DIRECTIONS:
Extract, exactly as written, the line that contains "orange hexagon: rotated" and all lines after it through the end of the records. Omit pictures.

Geometric object motion data:
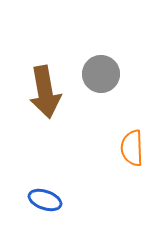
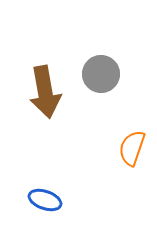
orange semicircle: rotated 21 degrees clockwise
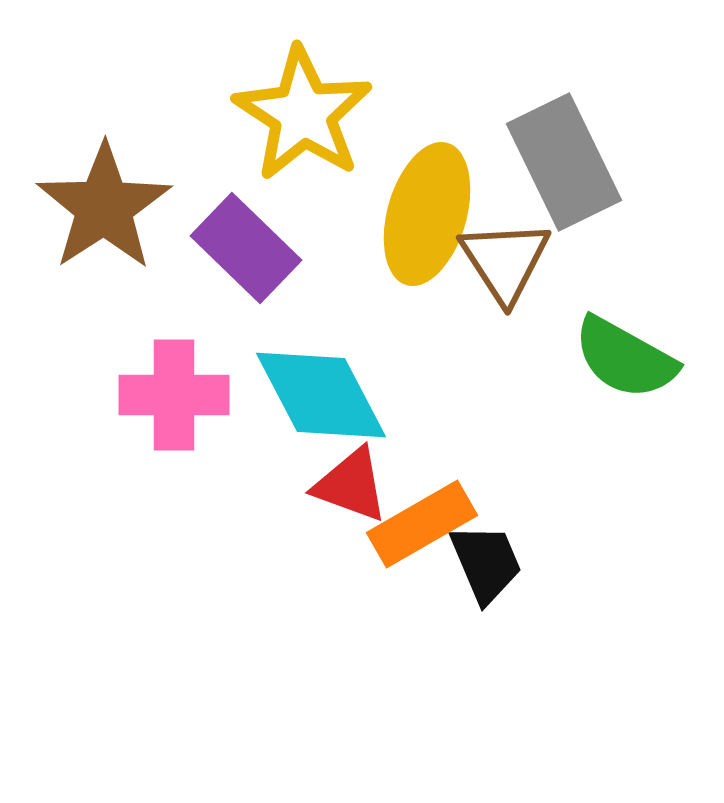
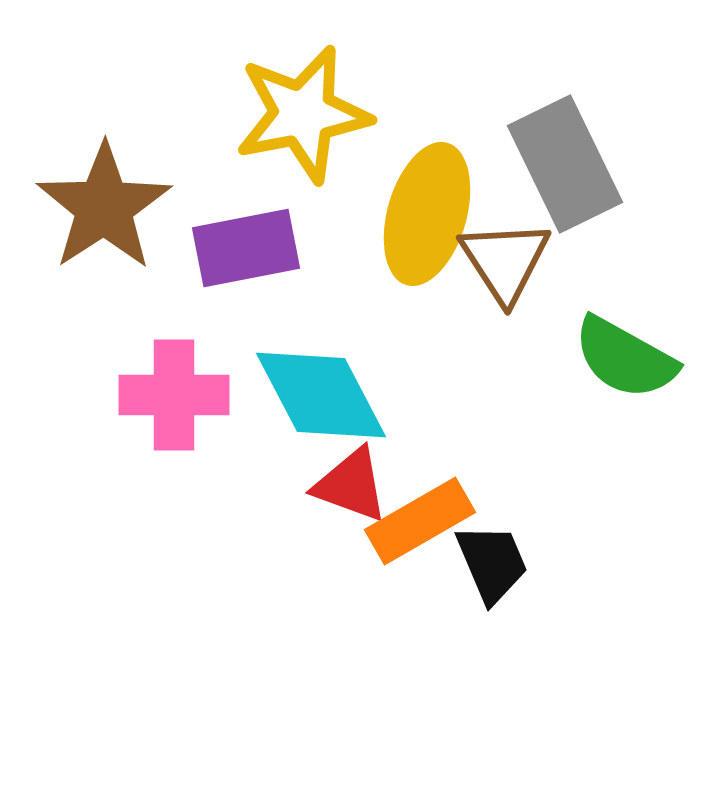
yellow star: rotated 28 degrees clockwise
gray rectangle: moved 1 px right, 2 px down
purple rectangle: rotated 55 degrees counterclockwise
orange rectangle: moved 2 px left, 3 px up
black trapezoid: moved 6 px right
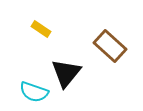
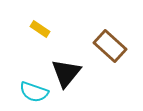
yellow rectangle: moved 1 px left
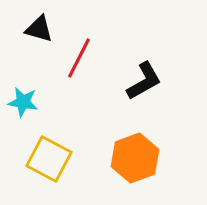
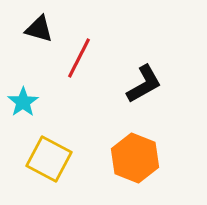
black L-shape: moved 3 px down
cyan star: rotated 28 degrees clockwise
orange hexagon: rotated 18 degrees counterclockwise
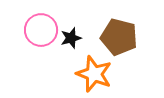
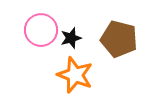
brown pentagon: moved 2 px down
orange star: moved 19 px left, 1 px down
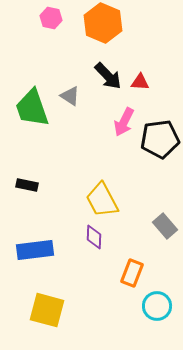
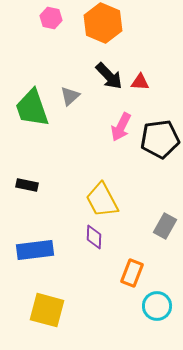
black arrow: moved 1 px right
gray triangle: rotated 45 degrees clockwise
pink arrow: moved 3 px left, 5 px down
gray rectangle: rotated 70 degrees clockwise
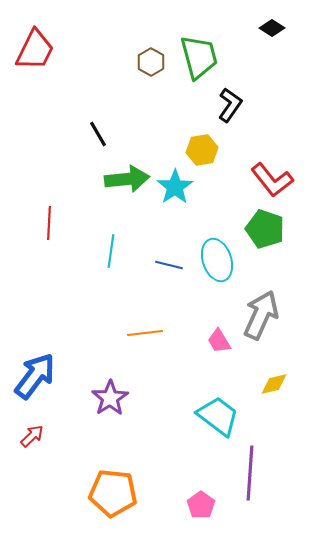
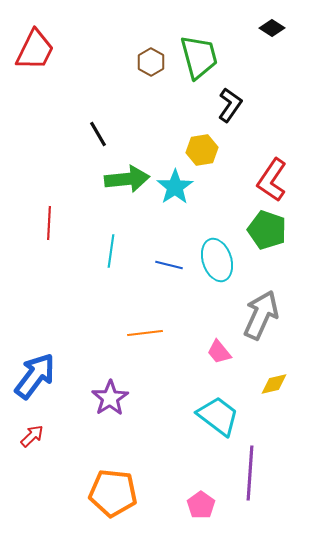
red L-shape: rotated 72 degrees clockwise
green pentagon: moved 2 px right, 1 px down
pink trapezoid: moved 11 px down; rotated 8 degrees counterclockwise
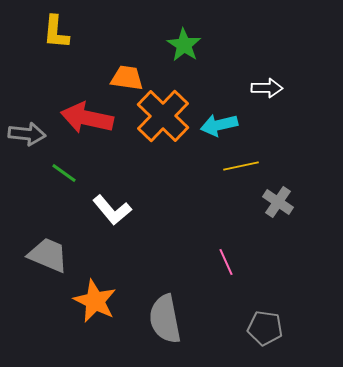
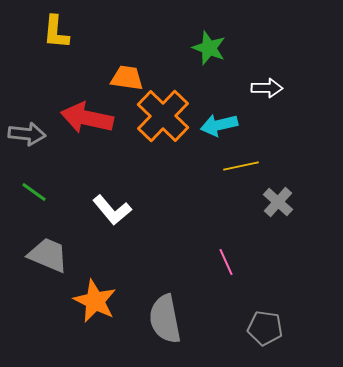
green star: moved 25 px right, 3 px down; rotated 12 degrees counterclockwise
green line: moved 30 px left, 19 px down
gray cross: rotated 8 degrees clockwise
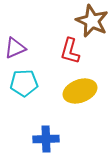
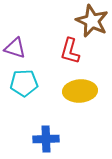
purple triangle: rotated 40 degrees clockwise
yellow ellipse: rotated 16 degrees clockwise
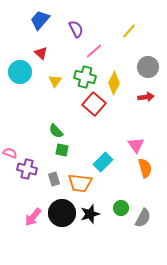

REPLY TO THE TASK:
orange hexagon: rotated 18 degrees counterclockwise
brown pentagon: moved 2 px down
orange star: moved 19 px left, 1 px down
black arrow: moved 1 px right
gray triangle: rotated 45 degrees clockwise
pink arrow: moved 3 px left, 5 px down
gray rectangle: rotated 70 degrees clockwise
red L-shape: rotated 72 degrees clockwise
green pentagon: moved 2 px right, 1 px down
pink trapezoid: moved 11 px down; rotated 8 degrees counterclockwise
green star: moved 25 px right, 3 px down; rotated 12 degrees counterclockwise
green line: moved 30 px left, 19 px down
gray cross: rotated 8 degrees clockwise
purple triangle: rotated 40 degrees clockwise
yellow ellipse: rotated 16 degrees clockwise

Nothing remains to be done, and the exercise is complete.